## WHAT THE TASK REQUIRES
Write out all of the data below word for word, leaving the pictures out of your answer.

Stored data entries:
━━━━━━
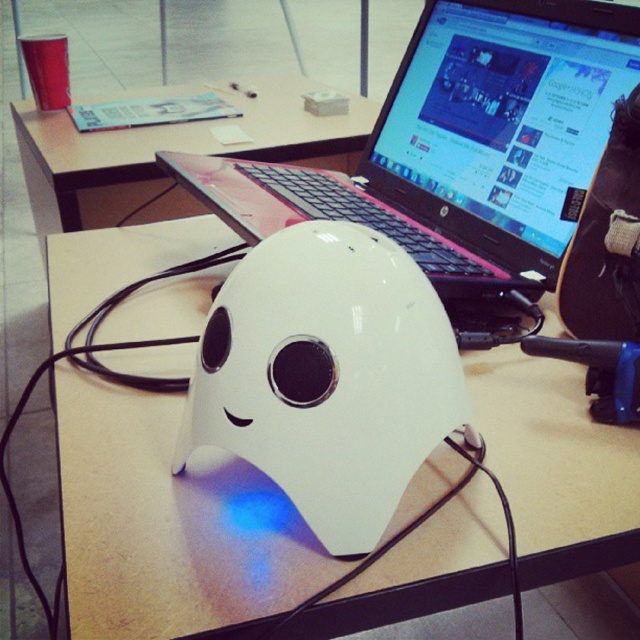
Locate an element on the screen. white glossy mask at center is located at coordinates (168, 525).

Who is positioned more to the left, white glossy mask at center or pink plastic laptop at center?

From the viewer's perspective, white glossy mask at center appears more on the left side.

Identify the location of white glossy mask at center. This screenshot has width=640, height=640. (168, 525).

Find the location of `white glossy mask at center`. white glossy mask at center is located at coordinates (168, 525).

In the scene shown: Measure the distance between white glossy mask at center and white glossy mouse at center.

A distance of 5.99 inches exists between white glossy mask at center and white glossy mouse at center.

Who is higher up, white glossy mask at center or white glossy mouse at center?

white glossy mask at center is higher up.

Where is `white glossy mask at center`? The width and height of the screenshot is (640, 640). white glossy mask at center is located at coordinates (168, 525).

I want to click on white glossy mask at center, so click(168, 525).

The image size is (640, 640). What do you see at coordinates (168, 525) in the screenshot?
I see `white glossy mask at center` at bounding box center [168, 525].

Is white glossy mask at center wider than white matte table at center?

No.

Is point (108, 541) positioned behind point (32, 128)?

No.

This screenshot has height=640, width=640. I want to click on white glossy mask at center, so click(168, 525).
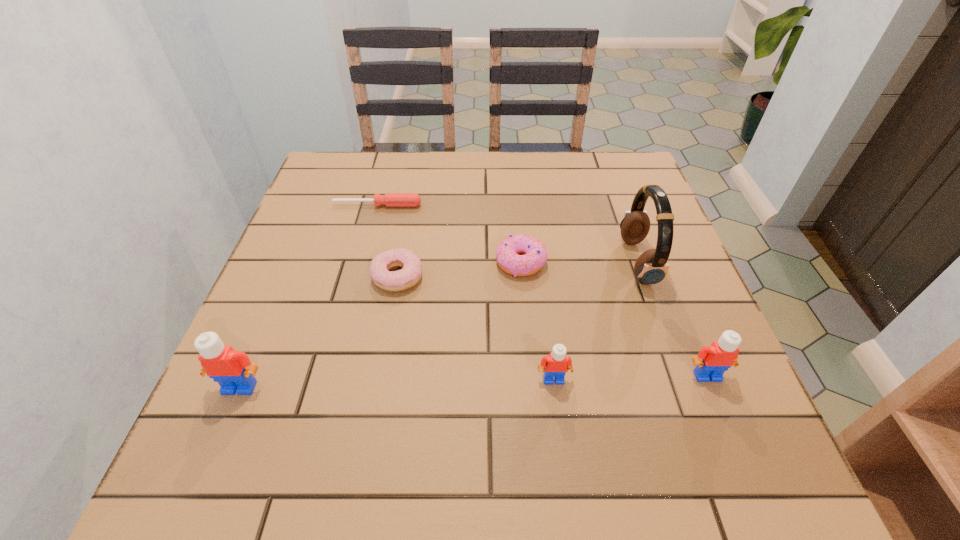
The height and width of the screenshot is (540, 960). I want to click on the leftmost Lego, so click(x=234, y=372).

Where is `the tallest Lego`? the tallest Lego is located at coordinates (234, 372).

I want to click on the shortest Lego, so click(555, 365).

The height and width of the screenshot is (540, 960). I want to click on the fourth shortest object, so click(555, 365).

This screenshot has width=960, height=540. I want to click on the fifth shortest object, so click(712, 361).

The width and height of the screenshot is (960, 540). What are the coordinates of `the rightmost Lego` in the screenshot? It's located at (712, 361).

At what (x,y) coordinates should I click in order to perform the action: click on screwdriver. Please return your answer as a coordinate pair (x, y). The height and width of the screenshot is (540, 960). Looking at the image, I should click on (389, 199).

In order to click on the shortest object in this screenshot , I will do `click(389, 199)`.

At what (x,y) coordinates should I click in order to perform the action: click on the tallest object. Please return your answer as a coordinate pair (x, y). Looking at the image, I should click on [x=651, y=267].

This screenshot has width=960, height=540. I want to click on the third shortest object, so click(535, 254).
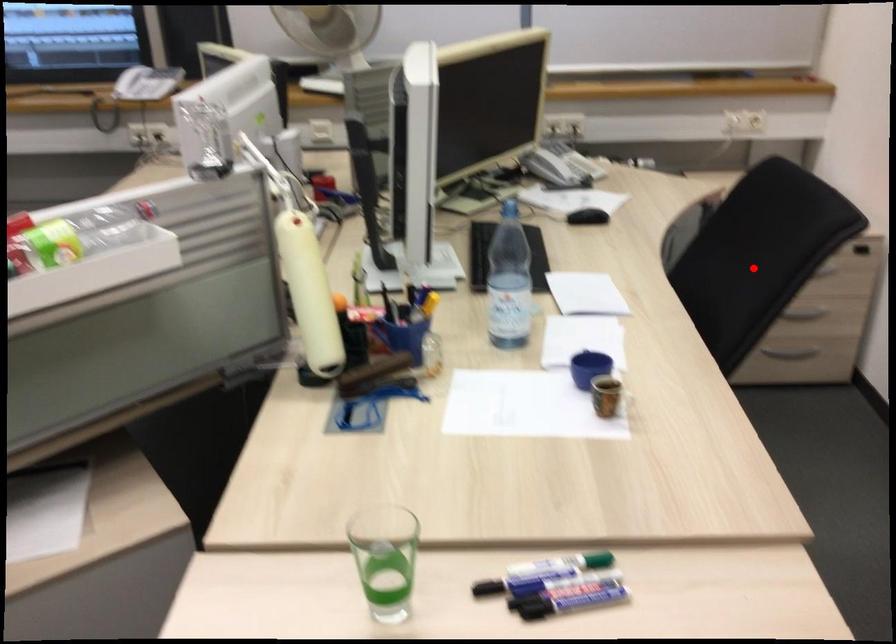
━━━━━━
## ANSWER BELOW
Locate an element on the screen. white glossy mask at center is located at coordinates (168, 525).

Who is positioned more to the left, white glossy mask at center or pink plastic laptop at center?

From the viewer's perspective, white glossy mask at center appears more on the left side.

Identify the location of white glossy mask at center. This screenshot has width=640, height=640. (168, 525).

Find the location of `white glossy mask at center`. white glossy mask at center is located at coordinates (168, 525).

In the scene shown: Measure the distance between white glossy mask at center and white glossy mouse at center.

A distance of 5.99 inches exists between white glossy mask at center and white glossy mouse at center.

Who is higher up, white glossy mask at center or white glossy mouse at center?

white glossy mask at center is higher up.

Where is `white glossy mask at center`? The width and height of the screenshot is (640, 640). white glossy mask at center is located at coordinates (168, 525).

I want to click on white glossy mask at center, so click(168, 525).

The image size is (640, 640). What do you see at coordinates (168, 525) in the screenshot?
I see `white glossy mask at center` at bounding box center [168, 525].

Is white glossy mask at center wider than white matte table at center?

No.

Is point (108, 541) positioned behind point (32, 128)?

No.

This screenshot has height=640, width=640. I want to click on white glossy mask at center, so click(168, 525).
The height and width of the screenshot is (540, 960). I want to click on the leftmost Lego, so click(x=234, y=372).

Where is `the tallest Lego`? the tallest Lego is located at coordinates (234, 372).

I want to click on the shortest Lego, so click(555, 365).

The height and width of the screenshot is (540, 960). I want to click on the fourth shortest object, so click(555, 365).

This screenshot has width=960, height=540. I want to click on the fifth shortest object, so click(712, 361).

The width and height of the screenshot is (960, 540). What are the coordinates of `the rightmost Lego` in the screenshot? It's located at (712, 361).

At what (x,y) coordinates should I click in order to perform the action: click on screwdriver. Please return your answer as a coordinate pair (x, y). The height and width of the screenshot is (540, 960). Looking at the image, I should click on (389, 199).

In order to click on the shortest object in this screenshot , I will do `click(389, 199)`.

At what (x,y) coordinates should I click in order to perform the action: click on the tallest object. Please return your answer as a coordinate pair (x, y). Looking at the image, I should click on [x=651, y=267].

This screenshot has width=960, height=540. I want to click on the third shortest object, so click(535, 254).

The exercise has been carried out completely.